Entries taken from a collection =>
---*---

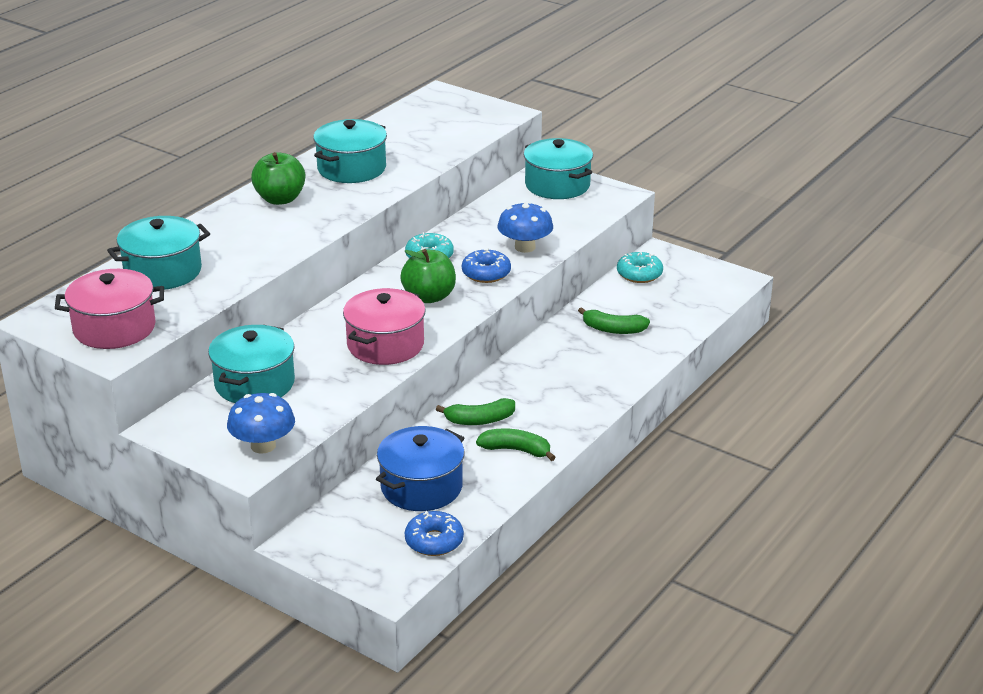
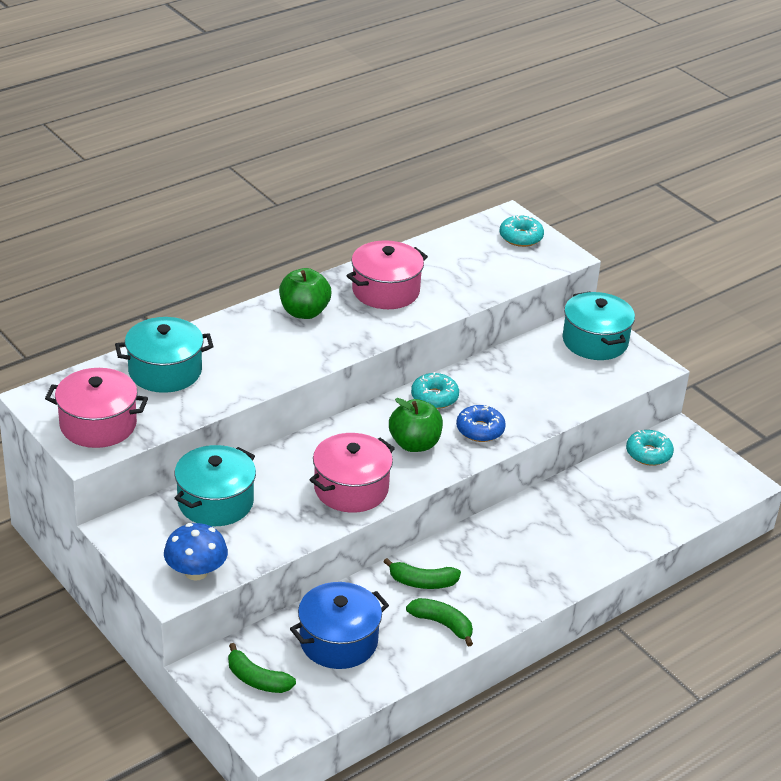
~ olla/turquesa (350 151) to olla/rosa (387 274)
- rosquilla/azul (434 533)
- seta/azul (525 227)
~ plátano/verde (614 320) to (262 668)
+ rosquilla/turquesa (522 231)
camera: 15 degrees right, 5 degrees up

---*---

What I need is every record written out exactly, minus the pictures.

~ olla/turquesa (350 151) to olla/rosa (387 274)
- rosquilla/azul (434 533)
- seta/azul (525 227)
~ plátano/verde (614 320) to (262 668)
+ rosquilla/turquesa (522 231)
camera: 15 degrees right, 5 degrees up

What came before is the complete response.